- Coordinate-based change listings
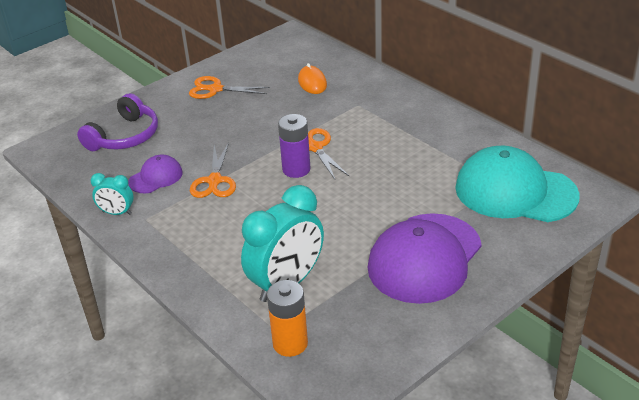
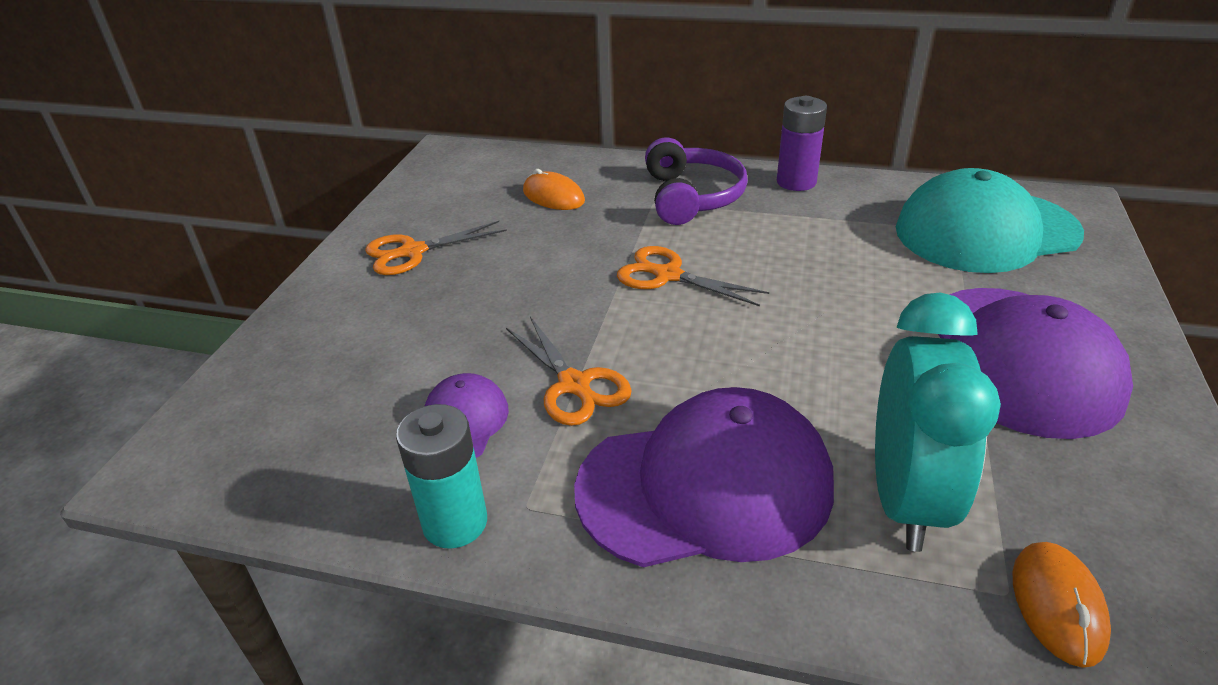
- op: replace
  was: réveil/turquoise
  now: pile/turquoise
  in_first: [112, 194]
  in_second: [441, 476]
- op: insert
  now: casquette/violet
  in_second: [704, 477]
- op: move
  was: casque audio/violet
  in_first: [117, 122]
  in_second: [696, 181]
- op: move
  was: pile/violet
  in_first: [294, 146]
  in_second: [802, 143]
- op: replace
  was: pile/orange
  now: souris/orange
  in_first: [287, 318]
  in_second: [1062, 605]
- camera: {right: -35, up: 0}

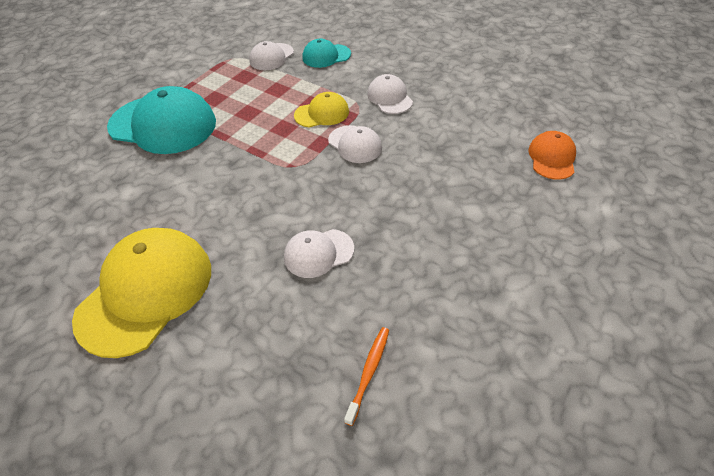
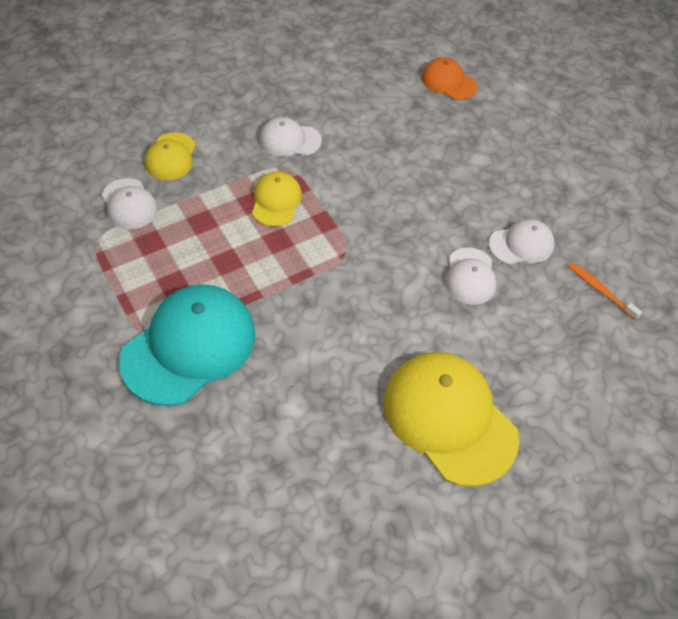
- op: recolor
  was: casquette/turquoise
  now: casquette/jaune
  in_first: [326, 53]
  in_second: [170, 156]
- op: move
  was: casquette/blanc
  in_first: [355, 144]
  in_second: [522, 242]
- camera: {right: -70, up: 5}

- Required action
The result is a copy of every line above where the word "camera" shows up.

- Solution for this exercise
- camera: {right: -35, up: 0}
- camera: {right: -70, up: 5}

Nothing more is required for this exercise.